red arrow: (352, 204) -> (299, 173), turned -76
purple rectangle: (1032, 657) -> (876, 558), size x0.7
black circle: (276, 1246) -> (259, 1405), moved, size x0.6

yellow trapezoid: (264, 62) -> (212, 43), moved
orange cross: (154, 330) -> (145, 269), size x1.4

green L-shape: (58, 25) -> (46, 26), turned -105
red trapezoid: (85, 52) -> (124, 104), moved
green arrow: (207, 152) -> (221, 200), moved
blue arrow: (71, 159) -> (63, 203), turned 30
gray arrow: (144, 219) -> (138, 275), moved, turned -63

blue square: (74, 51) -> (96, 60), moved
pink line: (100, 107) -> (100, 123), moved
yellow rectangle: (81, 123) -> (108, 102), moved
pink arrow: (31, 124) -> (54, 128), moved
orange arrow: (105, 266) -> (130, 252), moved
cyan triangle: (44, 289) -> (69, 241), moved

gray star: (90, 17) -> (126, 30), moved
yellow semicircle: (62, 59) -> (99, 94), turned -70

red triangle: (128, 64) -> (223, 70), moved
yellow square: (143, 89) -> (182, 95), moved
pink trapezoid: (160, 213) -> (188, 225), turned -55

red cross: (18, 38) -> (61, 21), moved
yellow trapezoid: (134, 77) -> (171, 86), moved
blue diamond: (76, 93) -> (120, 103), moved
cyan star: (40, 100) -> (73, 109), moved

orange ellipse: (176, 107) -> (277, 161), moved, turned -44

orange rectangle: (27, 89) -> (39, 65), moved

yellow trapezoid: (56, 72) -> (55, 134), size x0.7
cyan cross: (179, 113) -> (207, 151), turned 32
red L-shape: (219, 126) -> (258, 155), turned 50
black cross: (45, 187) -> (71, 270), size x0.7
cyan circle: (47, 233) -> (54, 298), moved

* * *

Once more, write out the records in full, exactly as they appear.

red arrow: (352, 204) -> (299, 173), turned -76
purple rectangle: (1032, 657) -> (876, 558), size x0.7
black circle: (276, 1246) -> (259, 1405), moved, size x0.6

yellow trapezoid: (264, 62) -> (212, 43), moved
orange cross: (154, 330) -> (145, 269), size x1.4

green L-shape: (58, 25) -> (46, 26), turned -105
red trapezoid: (85, 52) -> (124, 104), moved
green arrow: (207, 152) -> (221, 200), moved
blue arrow: (71, 159) -> (63, 203), turned 30
gray arrow: (144, 219) -> (138, 275), moved, turned -63

blue square: (74, 51) -> (96, 60), moved
pink line: (100, 107) -> (100, 123), moved
yellow rectangle: (81, 123) -> (108, 102), moved
pink arrow: (31, 124) -> (54, 128), moved
orange arrow: (105, 266) -> (130, 252), moved
cyan triangle: (44, 289) -> (69, 241), moved

gray star: (90, 17) -> (126, 30), moved
yellow semicircle: (62, 59) -> (99, 94), turned -70

red triangle: (128, 64) -> (223, 70), moved
yellow square: (143, 89) -> (182, 95), moved
pink trapezoid: (160, 213) -> (188, 225), turned -55

red cross: (18, 38) -> (61, 21), moved
yellow trapezoid: (134, 77) -> (171, 86), moved
blue diamond: (76, 93) -> (120, 103), moved
cyan star: (40, 100) -> (73, 109), moved

orange ellipse: (176, 107) -> (277, 161), moved, turned -44

orange rectangle: (27, 89) -> (39, 65), moved

yellow trapezoid: (56, 72) -> (55, 134), size x0.7
cyan cross: (179, 113) -> (207, 151), turned 32
red L-shape: (219, 126) -> (258, 155), turned 50
black cross: (45, 187) -> (71, 270), size x0.7
cyan circle: (47, 233) -> (54, 298), moved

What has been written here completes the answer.